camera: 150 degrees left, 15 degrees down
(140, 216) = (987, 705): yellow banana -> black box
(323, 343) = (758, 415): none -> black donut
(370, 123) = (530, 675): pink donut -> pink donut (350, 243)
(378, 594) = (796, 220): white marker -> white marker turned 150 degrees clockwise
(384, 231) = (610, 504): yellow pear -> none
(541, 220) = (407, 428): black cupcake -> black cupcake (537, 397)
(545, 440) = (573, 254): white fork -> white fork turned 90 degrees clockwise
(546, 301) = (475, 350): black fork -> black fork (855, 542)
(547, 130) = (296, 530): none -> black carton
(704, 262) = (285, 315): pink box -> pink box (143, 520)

ASSIGNMENT
Produce exactly the lines from the one containing "(370, 123) = (530, 675): pink" through the final line of the records above, both included, and no others.

RESULT FOR THIS EXERCISE
(370, 123) = (530, 675): pink donut -> pink donut (350, 243)
(378, 594) = (796, 220): white marker -> white marker turned 150 degrees clockwise
(384, 231) = (610, 504): yellow pear -> none
(541, 220) = (407, 428): black cupcake -> black cupcake (537, 397)
(545, 440) = (573, 254): white fork -> white fork turned 90 degrees clockwise
(546, 301) = (475, 350): black fork -> black fork (855, 542)
(547, 130) = (296, 530): none -> black carton
(704, 262) = (285, 315): pink box -> pink box (143, 520)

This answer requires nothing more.